#### Task directions:
Each line of the data that includes the string "purple" is to be copied out.

#### Information supplied:
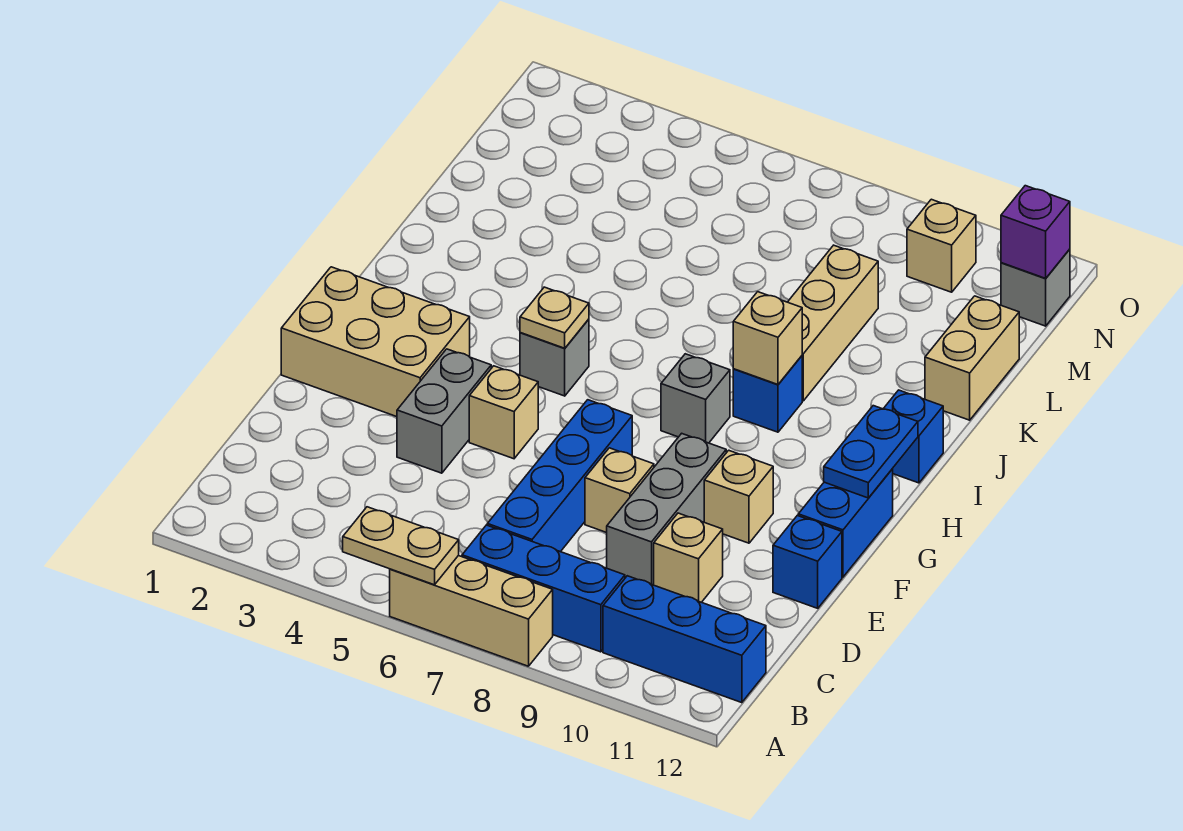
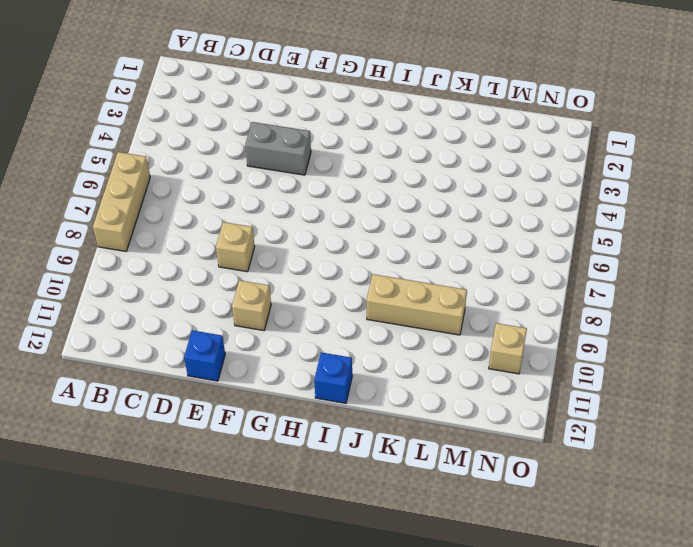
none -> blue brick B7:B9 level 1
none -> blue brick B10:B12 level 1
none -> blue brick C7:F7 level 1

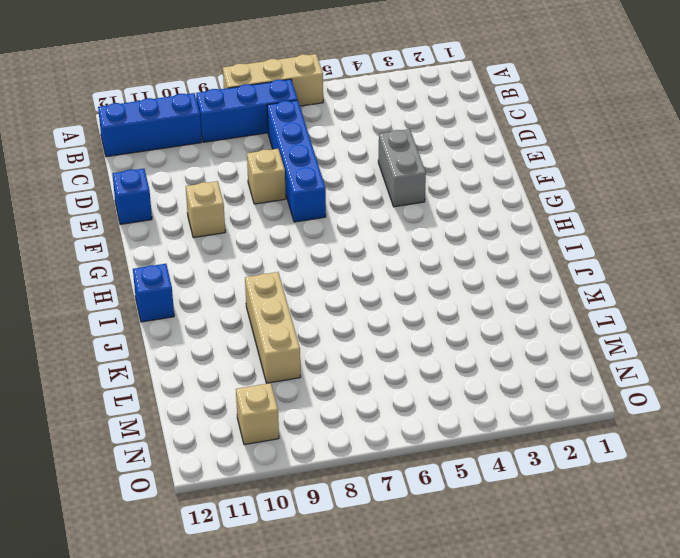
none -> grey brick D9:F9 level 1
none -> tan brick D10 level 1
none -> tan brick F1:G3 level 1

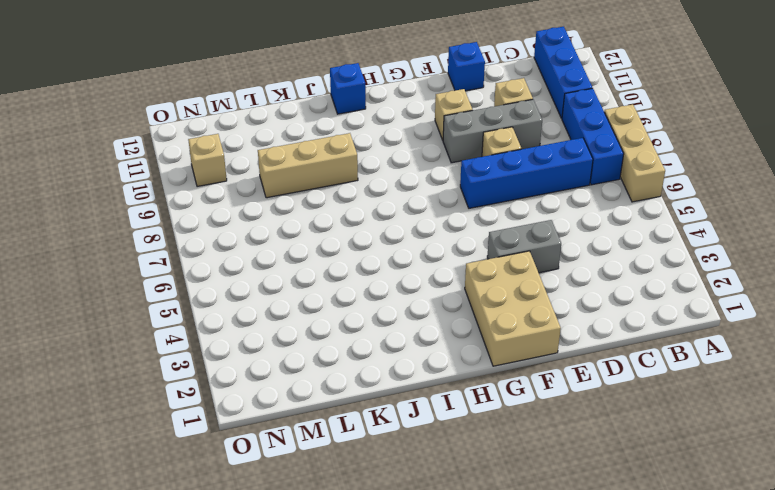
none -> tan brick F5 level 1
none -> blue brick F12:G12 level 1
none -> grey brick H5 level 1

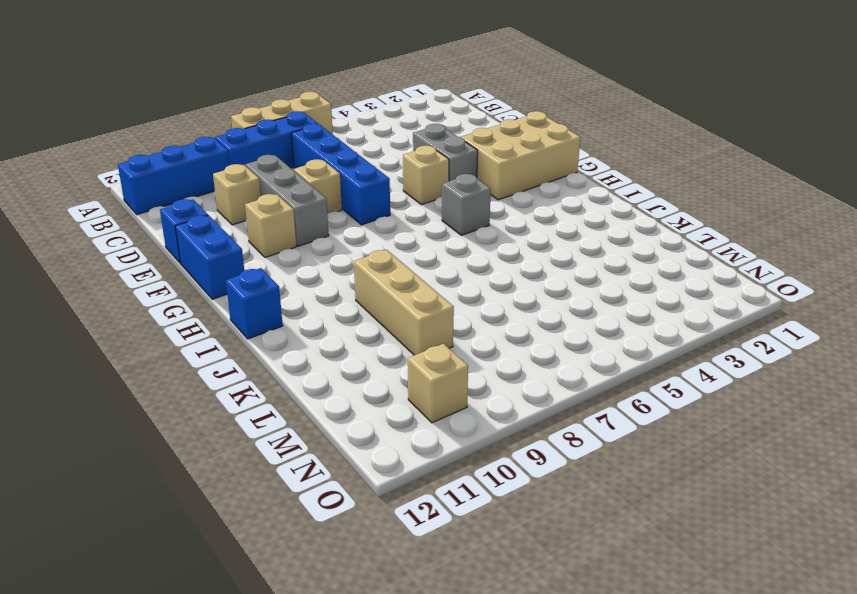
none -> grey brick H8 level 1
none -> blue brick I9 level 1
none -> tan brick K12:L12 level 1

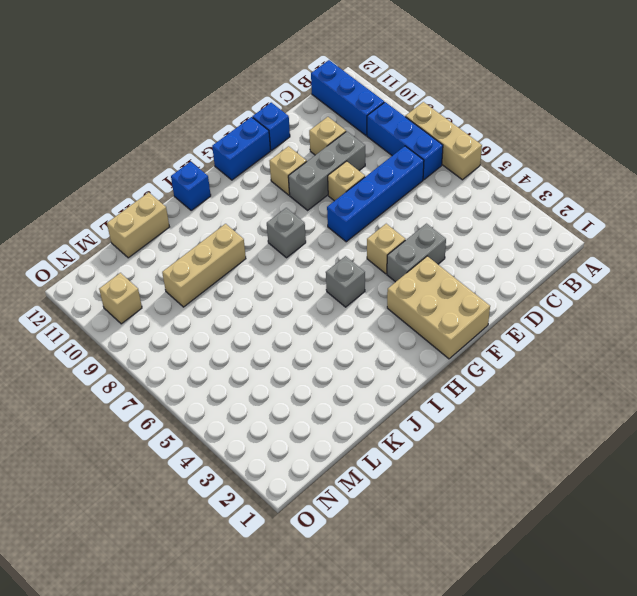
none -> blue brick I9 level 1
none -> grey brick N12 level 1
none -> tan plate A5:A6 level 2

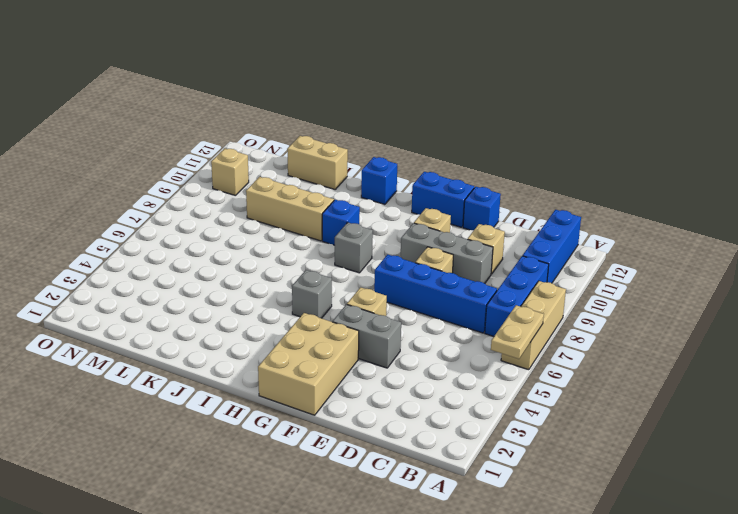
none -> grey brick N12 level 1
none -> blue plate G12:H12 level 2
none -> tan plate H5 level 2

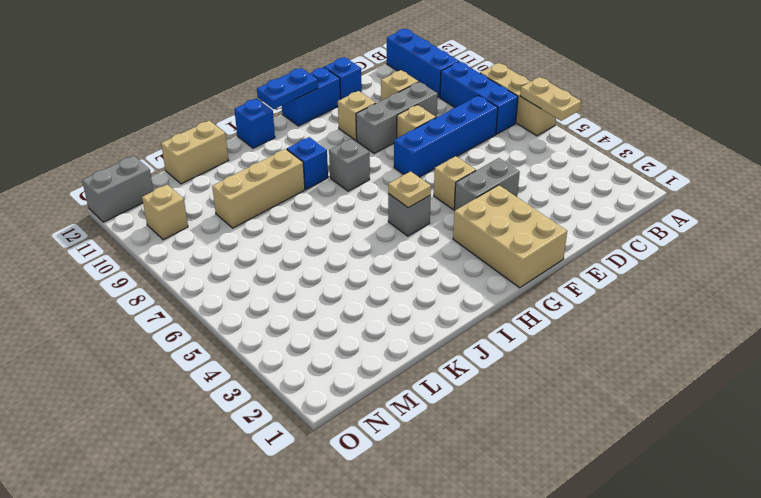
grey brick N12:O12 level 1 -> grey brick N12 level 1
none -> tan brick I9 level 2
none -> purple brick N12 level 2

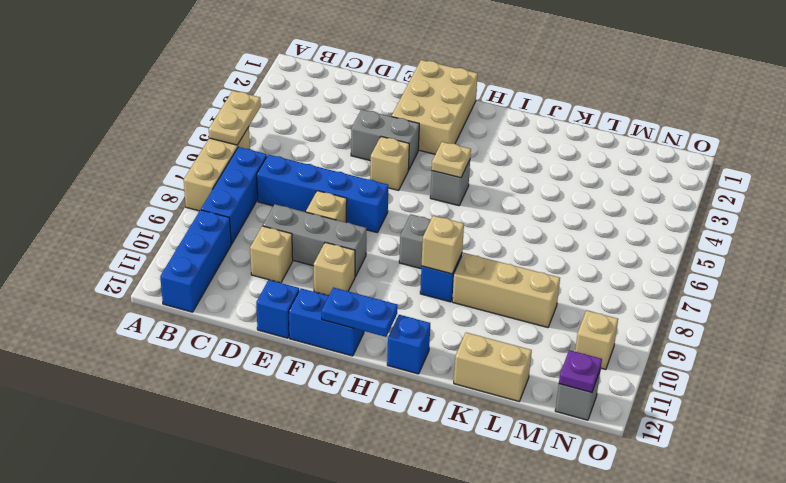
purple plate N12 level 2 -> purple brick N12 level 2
...
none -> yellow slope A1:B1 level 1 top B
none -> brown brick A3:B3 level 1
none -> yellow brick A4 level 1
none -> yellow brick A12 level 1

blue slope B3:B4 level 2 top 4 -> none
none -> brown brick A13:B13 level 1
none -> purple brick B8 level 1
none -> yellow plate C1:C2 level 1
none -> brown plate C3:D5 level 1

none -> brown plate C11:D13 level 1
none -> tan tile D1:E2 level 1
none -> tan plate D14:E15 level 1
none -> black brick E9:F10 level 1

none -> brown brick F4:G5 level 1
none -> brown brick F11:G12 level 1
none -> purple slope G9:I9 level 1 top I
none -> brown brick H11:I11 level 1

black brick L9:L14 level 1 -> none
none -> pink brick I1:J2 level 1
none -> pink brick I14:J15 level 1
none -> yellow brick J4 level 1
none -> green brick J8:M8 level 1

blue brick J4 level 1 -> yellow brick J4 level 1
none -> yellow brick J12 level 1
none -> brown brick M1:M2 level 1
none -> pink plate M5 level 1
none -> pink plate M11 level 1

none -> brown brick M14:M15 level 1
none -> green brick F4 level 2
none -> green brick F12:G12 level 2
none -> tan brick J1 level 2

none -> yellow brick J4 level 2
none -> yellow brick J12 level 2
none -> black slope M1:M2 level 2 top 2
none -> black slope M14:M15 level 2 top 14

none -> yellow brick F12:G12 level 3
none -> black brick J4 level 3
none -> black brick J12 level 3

#### Written response:
none -> purple brick N12 level 2
purple plate N12 level 2 -> purple brick N12 level 2
none -> purple brick B8 level 1
none -> purple slope G9:I9 level 1 top I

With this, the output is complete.